WHAT TO DO >>
With the line containing "yellow glazed donut" as the starting point, output the remaining lines of the data exactly as they are, through the last.

EXERCISE DATA >>
--- START ---

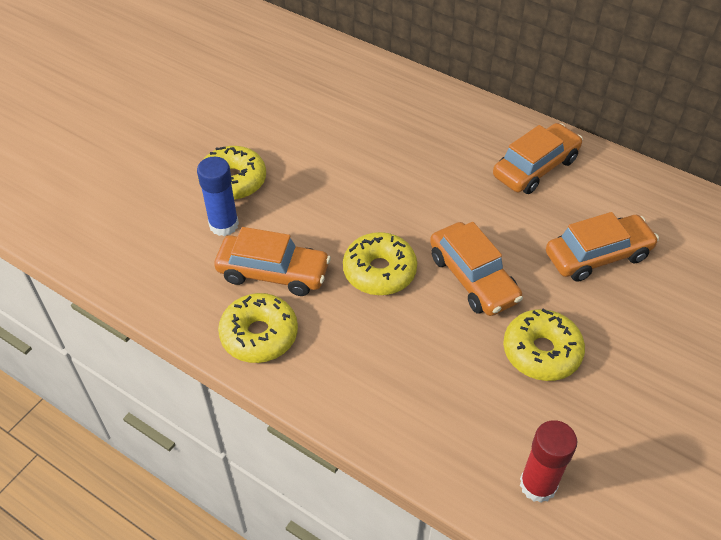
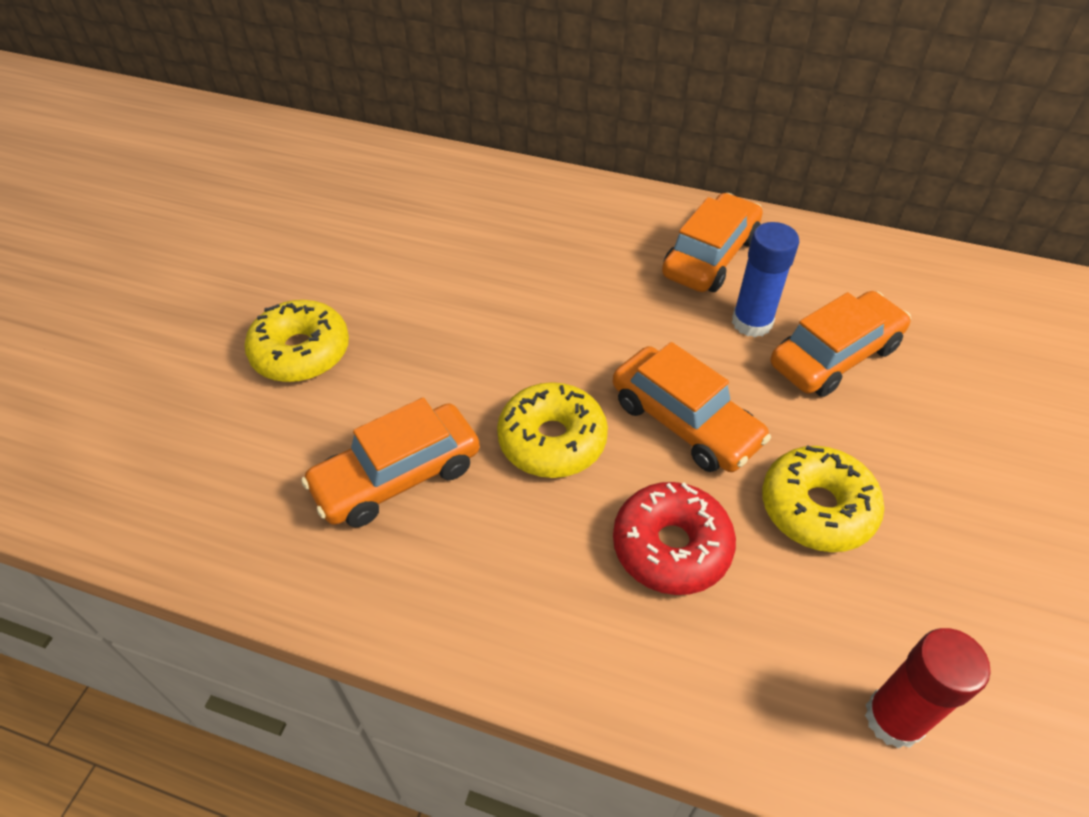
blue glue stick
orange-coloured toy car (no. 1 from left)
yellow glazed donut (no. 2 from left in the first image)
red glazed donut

--- END ---

YOUR RESPONSE >>
yellow glazed donut (no. 2 from left in the first image)
red glazed donut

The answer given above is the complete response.